BEGIN Supplied material
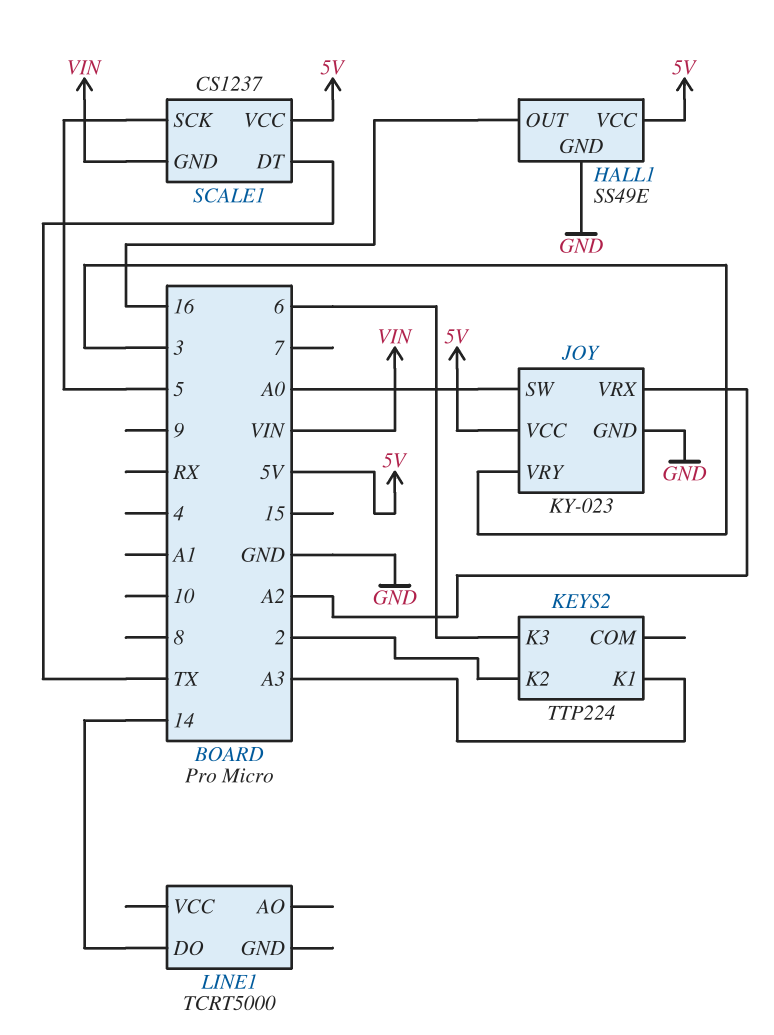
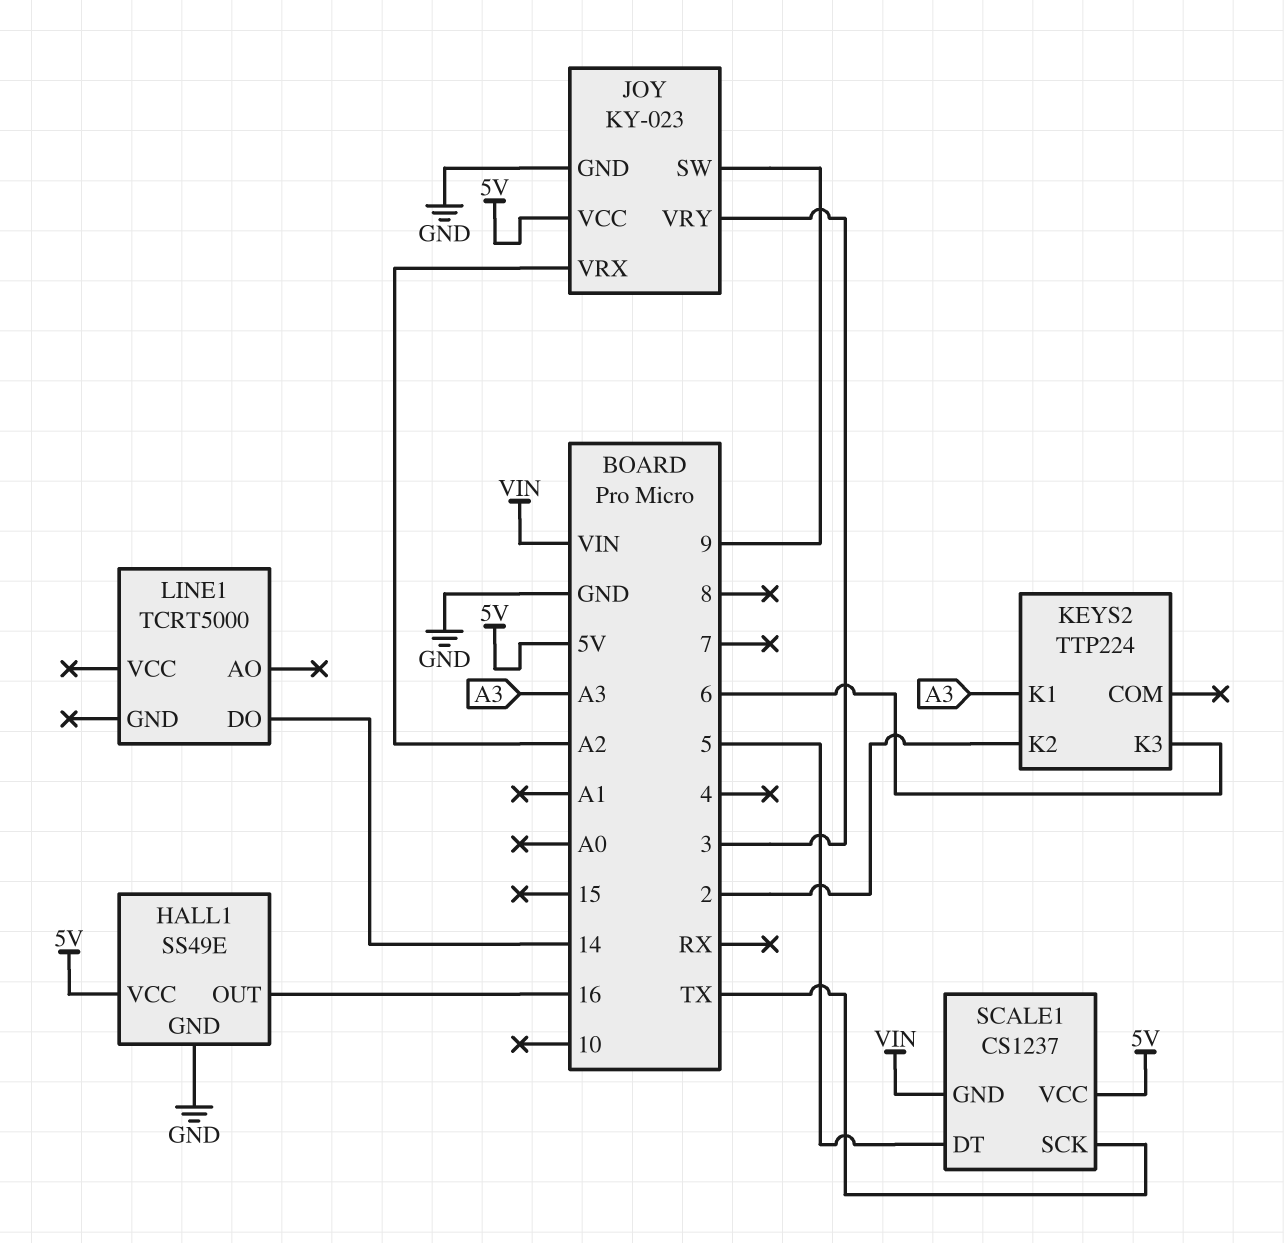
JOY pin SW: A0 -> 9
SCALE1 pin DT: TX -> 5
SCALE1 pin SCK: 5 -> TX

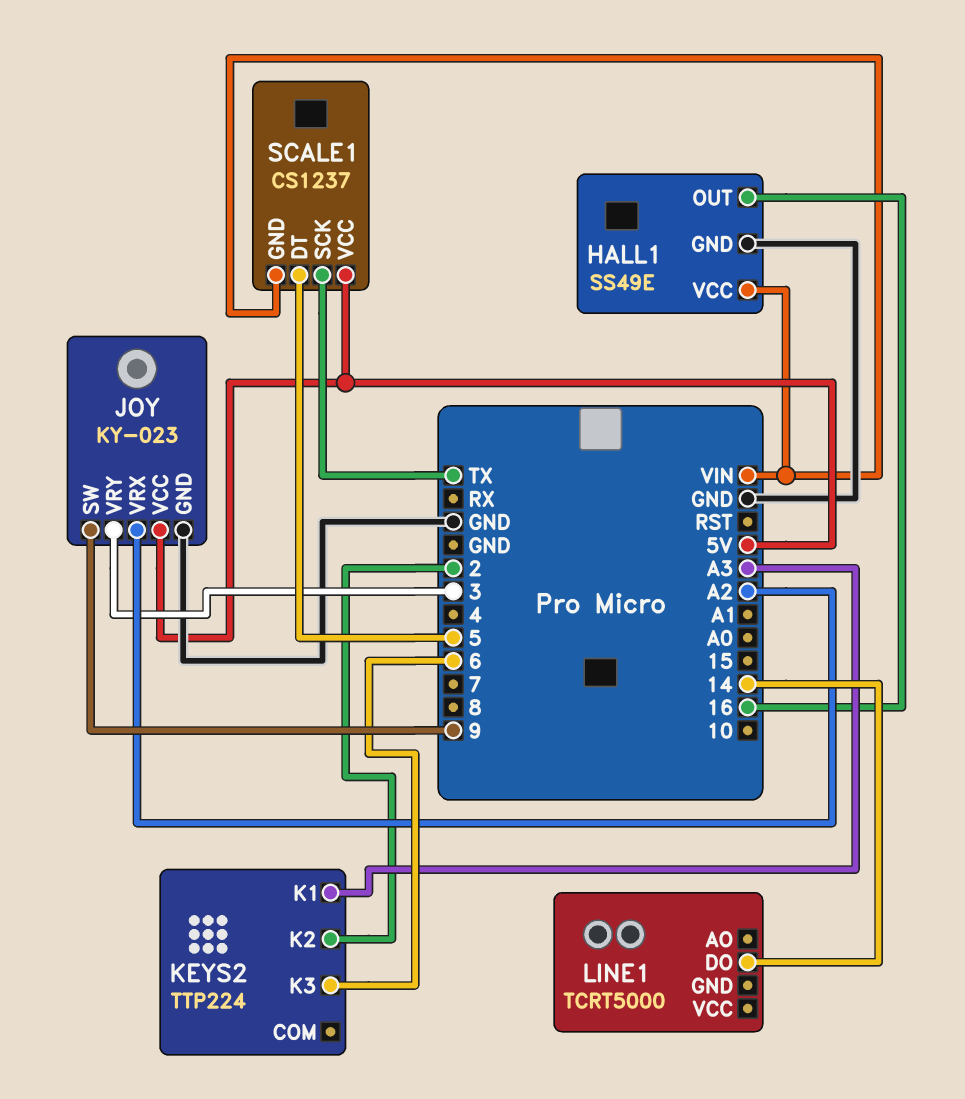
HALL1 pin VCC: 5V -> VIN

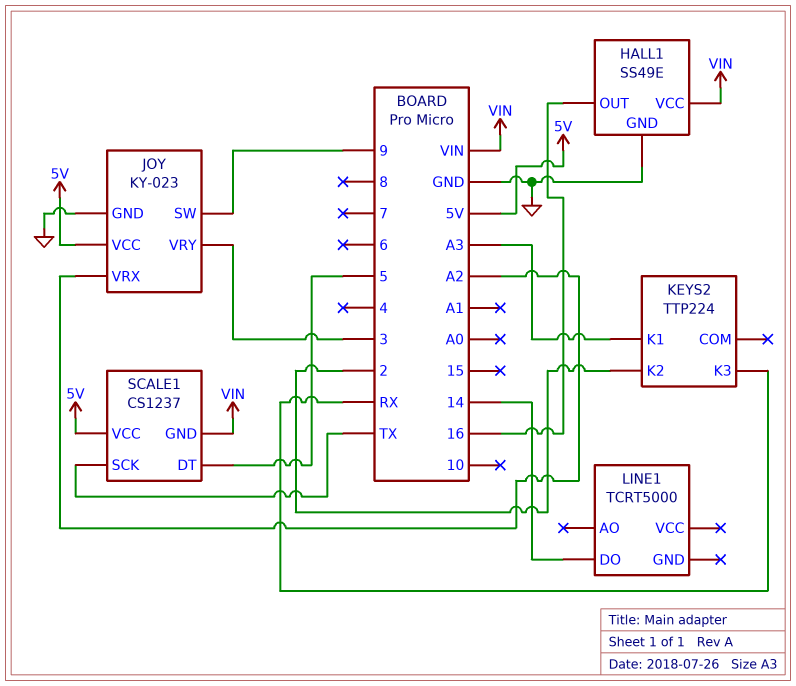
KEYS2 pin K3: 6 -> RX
END Supplied material
BEGIN Supplied material
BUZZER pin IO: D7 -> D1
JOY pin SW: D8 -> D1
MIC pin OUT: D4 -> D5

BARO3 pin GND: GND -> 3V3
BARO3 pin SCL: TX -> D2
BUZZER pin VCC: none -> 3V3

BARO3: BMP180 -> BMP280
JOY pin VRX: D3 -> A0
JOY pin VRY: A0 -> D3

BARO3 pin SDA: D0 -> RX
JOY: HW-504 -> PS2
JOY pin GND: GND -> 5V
END Supplied material
BEGIN Supplied material
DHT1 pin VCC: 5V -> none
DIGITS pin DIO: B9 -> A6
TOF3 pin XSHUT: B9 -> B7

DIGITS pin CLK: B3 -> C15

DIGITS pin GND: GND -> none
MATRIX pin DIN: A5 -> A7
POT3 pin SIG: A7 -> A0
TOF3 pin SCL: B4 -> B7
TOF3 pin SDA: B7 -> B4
END Supplied material
#### [Directions for this task]
For this exercise, set down the lines in the entries above from the one with "JOY pin SW: A0 -> 9" through the one with "KEYS2 pin K3: 6 -> RX" exactly as written, without any pictures.

#### [Solution below]
JOY pin SW: A0 -> 9
SCALE1 pin DT: TX -> 5
SCALE1 pin SCK: 5 -> TX

HALL1 pin VCC: 5V -> VIN

KEYS2 pin K3: 6 -> RX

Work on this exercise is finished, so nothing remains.